## Work required
Could you find each line of the data below that contains the word "none" and copy those lines?

## Data provided
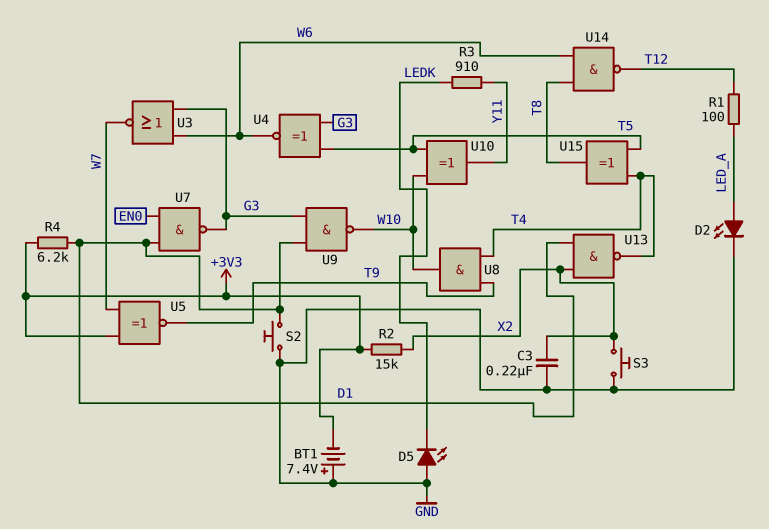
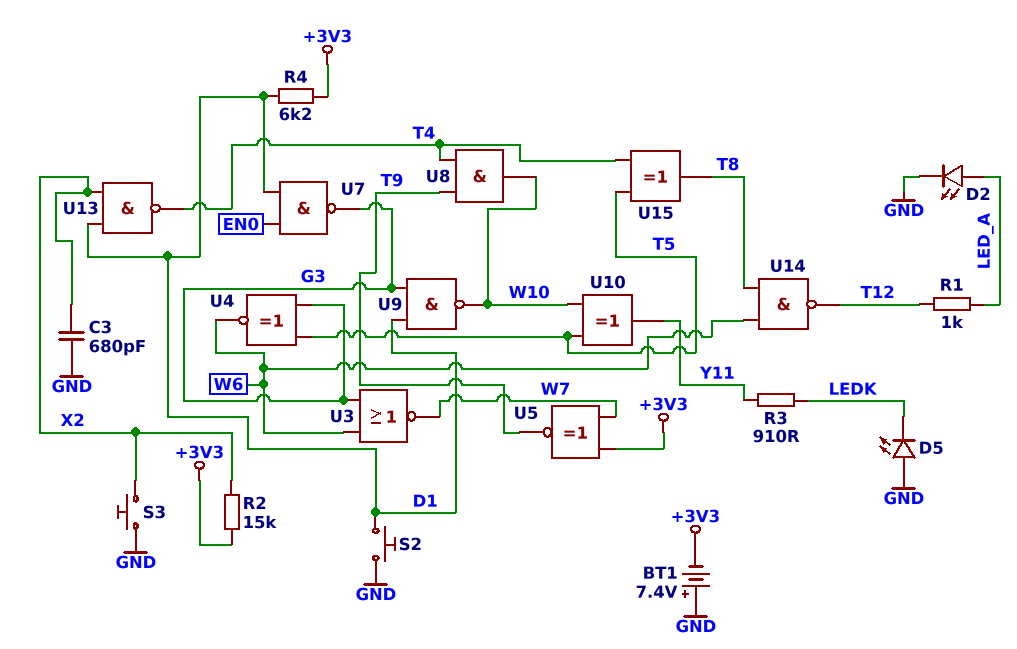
C3: 220nF (GND, X2) -> 680pF (GND, X2)
R1: 100 (LED_A, T12) -> 1k (LED_A, T12)

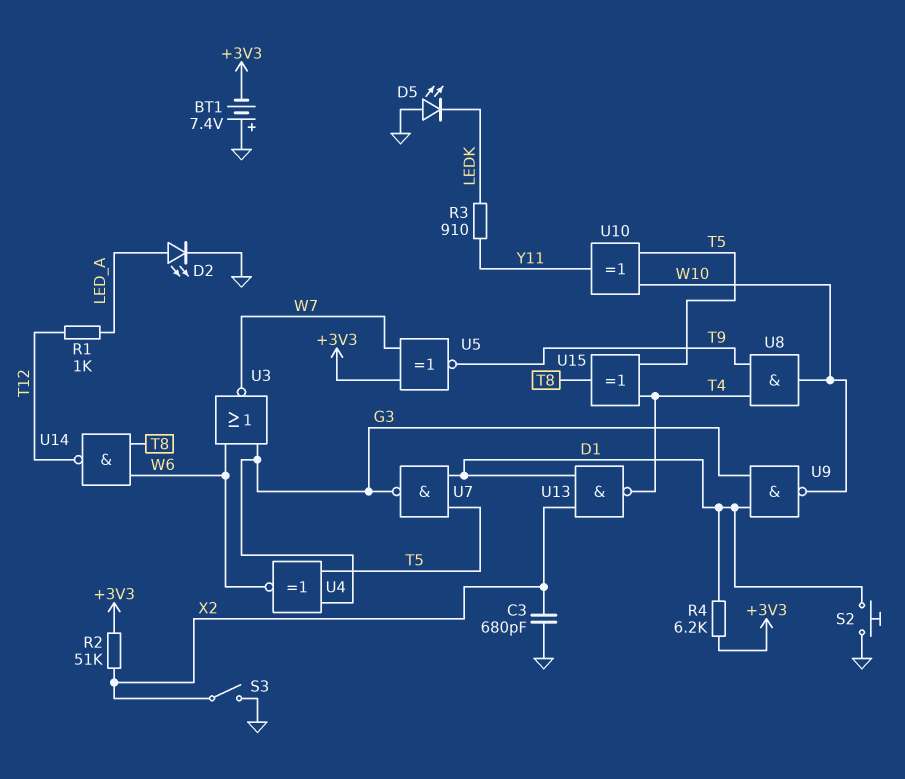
R2: 15k (+3V3, X2) -> 51k (+3V3, X2)
S3: button (GND, X2) -> switch (GND, X2)
U7: NAND (in D1, in EN0, out G3) -> NAND (in D1, in T5, out G3)

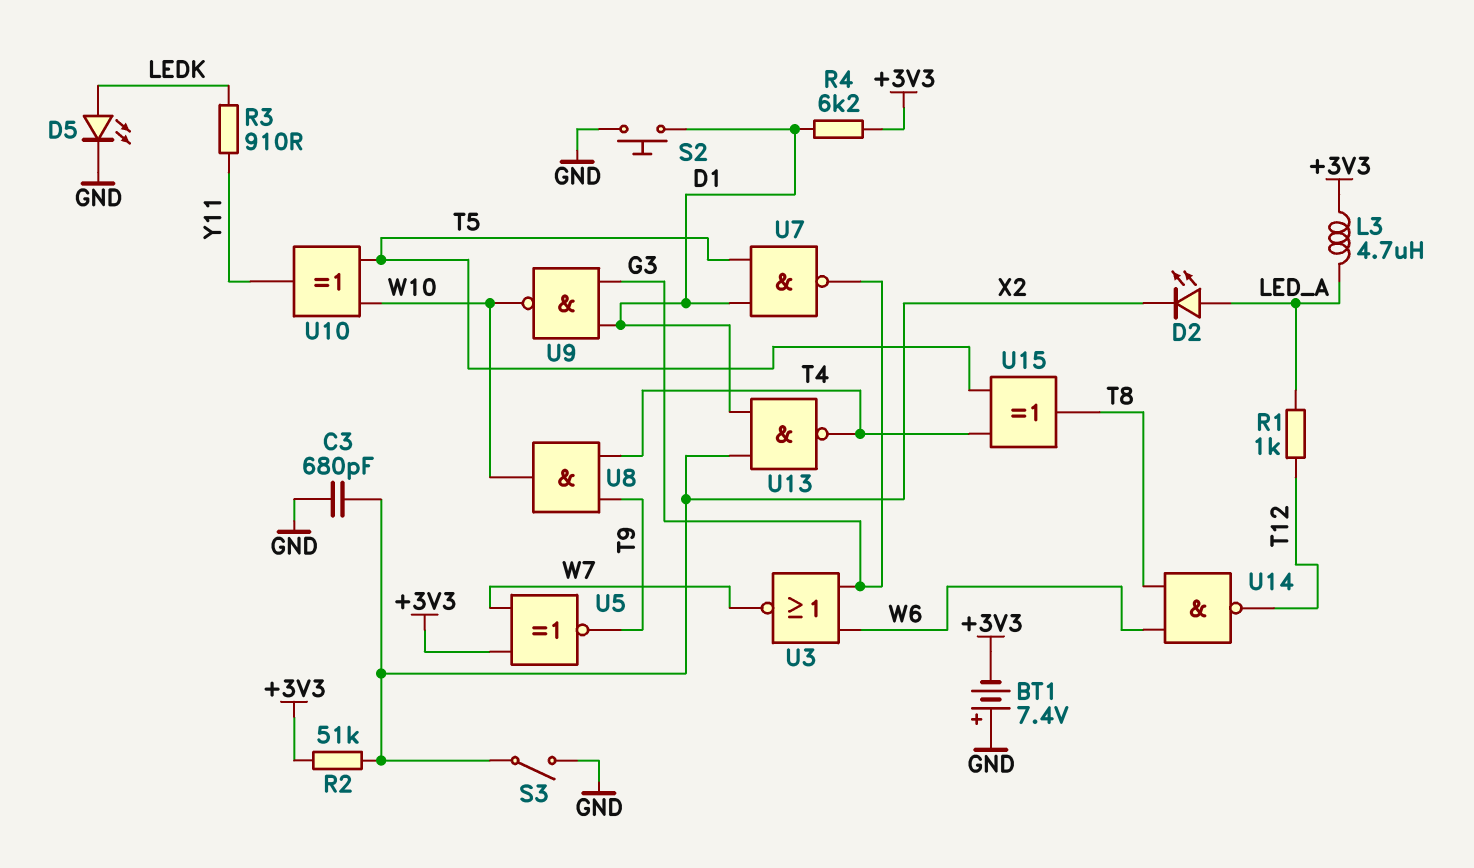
D2: LED (A LED_A, K GND) -> LED (A LED_A, K X2)
D5: LED (A GND, K LEDK) -> LED (A LEDK, K GND)
L3: none -> 4.7uH (+3V3, LED_A)
U4: XNOR (in G3, in T5, out W6) -> none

## Problem solution
L3: none -> 4.7uH (+3V3, LED_A)
U4: XNOR (in G3, in T5, out W6) -> none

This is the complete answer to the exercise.